» **ABOUT THIS TASK**
From the line below containing "(338, 317) = (269, 169): turquoise" to the final line, print each line exactly as written. No pictures belong in the copy.

» **DATA TO USE**
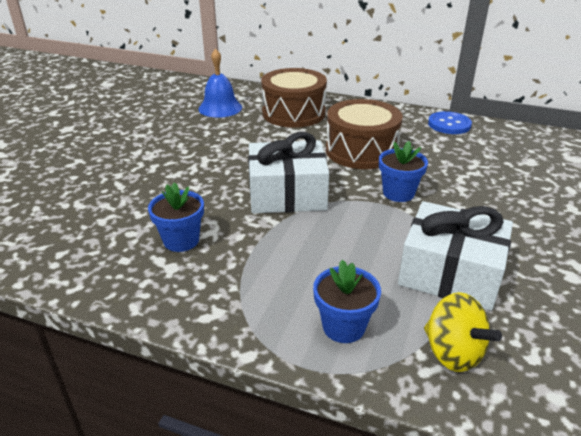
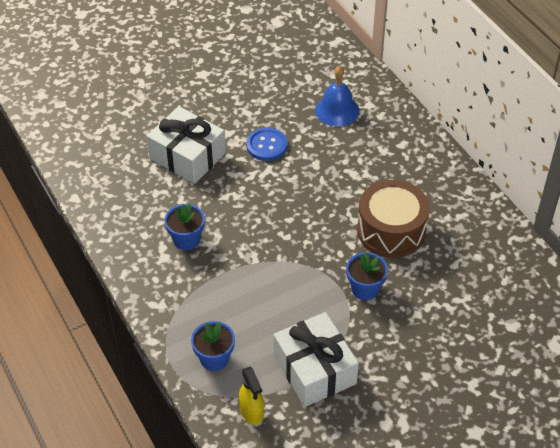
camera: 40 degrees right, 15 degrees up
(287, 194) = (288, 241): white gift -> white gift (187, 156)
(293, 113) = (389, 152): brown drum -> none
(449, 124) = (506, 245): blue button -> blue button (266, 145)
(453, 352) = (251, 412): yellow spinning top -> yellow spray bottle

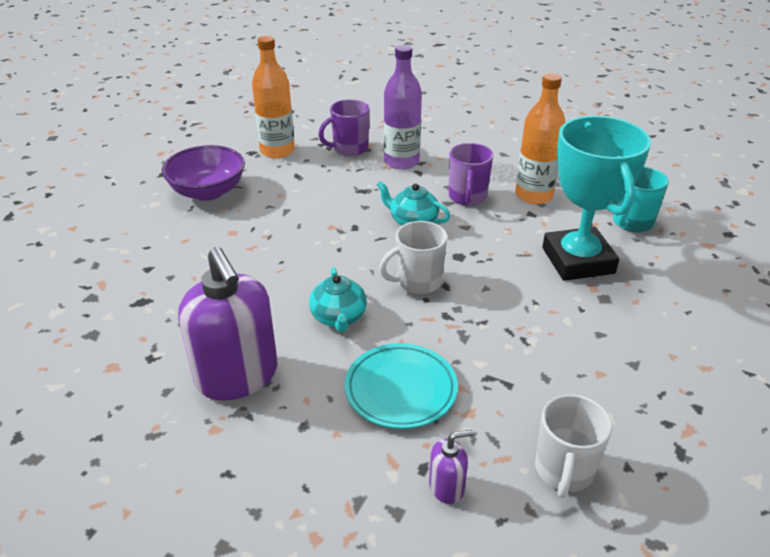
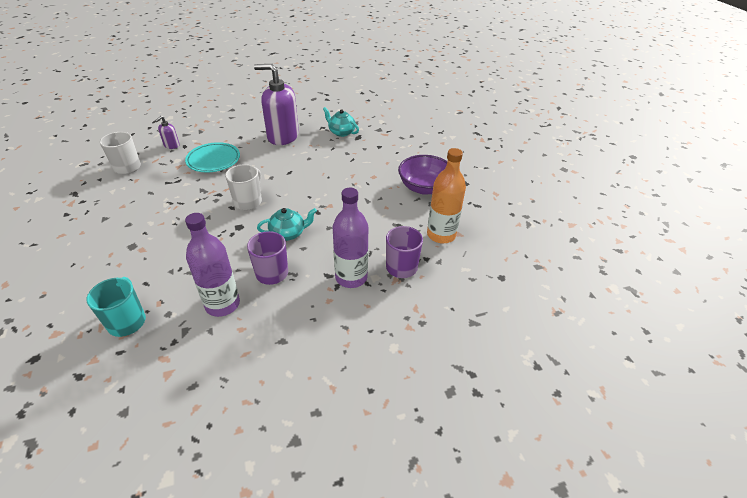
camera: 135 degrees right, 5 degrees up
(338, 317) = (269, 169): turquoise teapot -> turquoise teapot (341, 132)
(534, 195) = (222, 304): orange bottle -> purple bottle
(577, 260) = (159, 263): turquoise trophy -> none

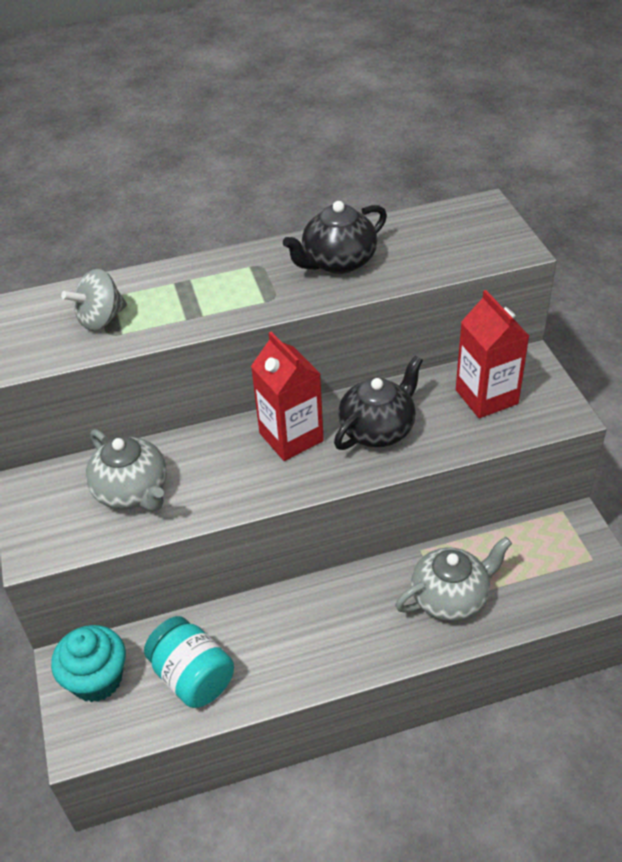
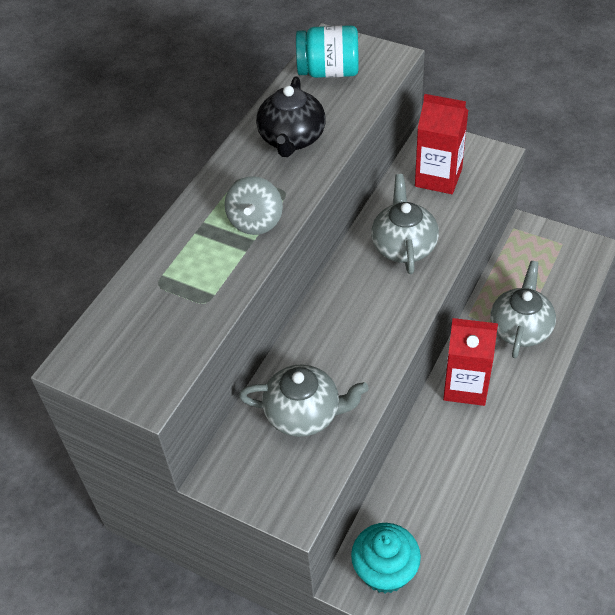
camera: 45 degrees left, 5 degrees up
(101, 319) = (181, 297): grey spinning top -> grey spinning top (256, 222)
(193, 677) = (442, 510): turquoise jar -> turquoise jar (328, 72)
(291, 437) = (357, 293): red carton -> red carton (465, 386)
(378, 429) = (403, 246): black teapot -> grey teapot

» **RESPONSE TO THE EXERCISE**
(338, 317) = (269, 169): turquoise teapot -> turquoise teapot (341, 132)
(534, 195) = (222, 304): orange bottle -> purple bottle
(577, 260) = (159, 263): turquoise trophy -> none

camera: 45 degrees left, 5 degrees up
(101, 319) = (181, 297): grey spinning top -> grey spinning top (256, 222)
(193, 677) = (442, 510): turquoise jar -> turquoise jar (328, 72)
(291, 437) = (357, 293): red carton -> red carton (465, 386)
(378, 429) = (403, 246): black teapot -> grey teapot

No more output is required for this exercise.